**What is needed**
Retype the entries below exactly, but begin at the line containing "orange carrot: [346,122,408,183]" and end at the last line.

--------------------

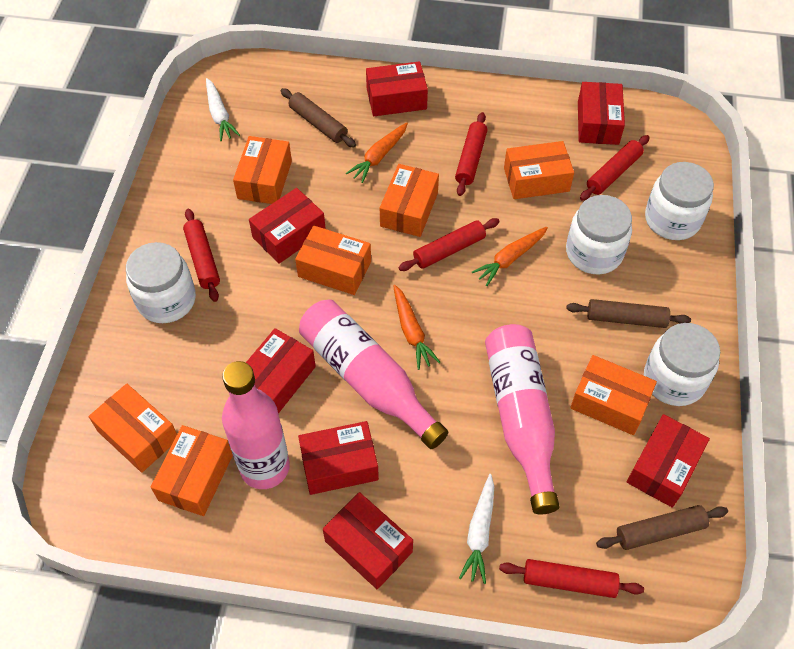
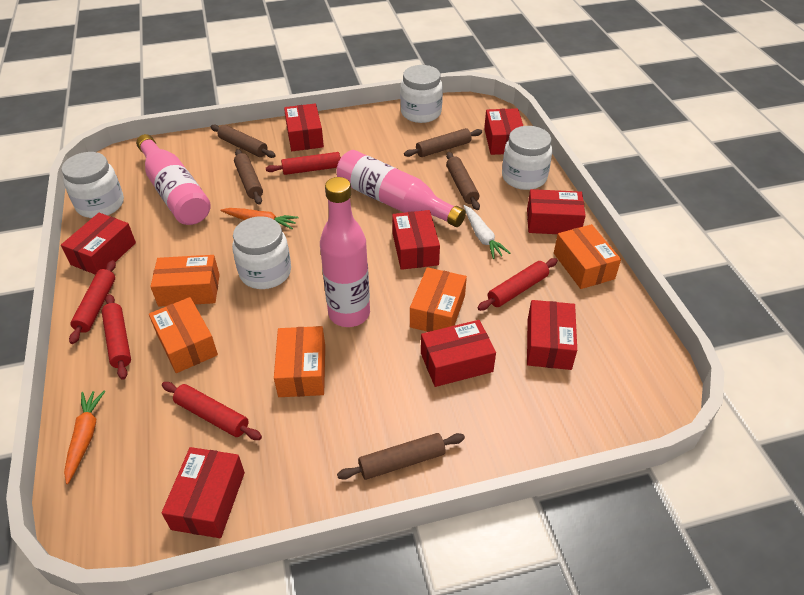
brown rolling pin: [281,88,356,148] [566,299,691,328] [596,505,728,550] = 3 -> [211,124,276,158] [234,149,263,205] [337,433,465,480] [404,128,482,157] [446,152,480,210] = 5
orange box: [89,384,177,473] [151,425,233,516] [233,136,292,204] [295,226,371,295] [380,164,439,237] [504,141,574,199] [570,355,657,435] = 7 -> [149,297,218,373] [150,255,220,307] [274,326,325,397] [410,267,467,332] [554,224,621,289] = 5
orange carrot: [346,122,408,183] [393,285,440,370] [472,227,548,286] = 3 -> [64,391,105,484] [221,208,299,229] = 2
red box: [246,328,316,414] [249,188,326,264] [298,421,379,495] [323,492,413,589] [366,61,428,116] [578,82,625,145] [627,414,710,508] = 7 -> [61,213,136,275] [162,447,245,538] [284,103,324,151] [392,210,440,270] [421,320,496,387] [484,108,523,155] [527,189,586,234] [527,300,577,370] = 8
white carrot: [206,78,240,141] [459,474,494,584] = 2 -> [464,205,510,259] = 1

--------------------

**Written reply**
orange carrot: [346,122,408,183] [393,285,440,370] [472,227,548,286] = 3 -> [64,391,105,484] [221,208,299,229] = 2
red box: [246,328,316,414] [249,188,326,264] [298,421,379,495] [323,492,413,589] [366,61,428,116] [578,82,625,145] [627,414,710,508] = 7 -> [61,213,136,275] [162,447,245,538] [284,103,324,151] [392,210,440,270] [421,320,496,387] [484,108,523,155] [527,189,586,234] [527,300,577,370] = 8
white carrot: [206,78,240,141] [459,474,494,584] = 2 -> [464,205,510,259] = 1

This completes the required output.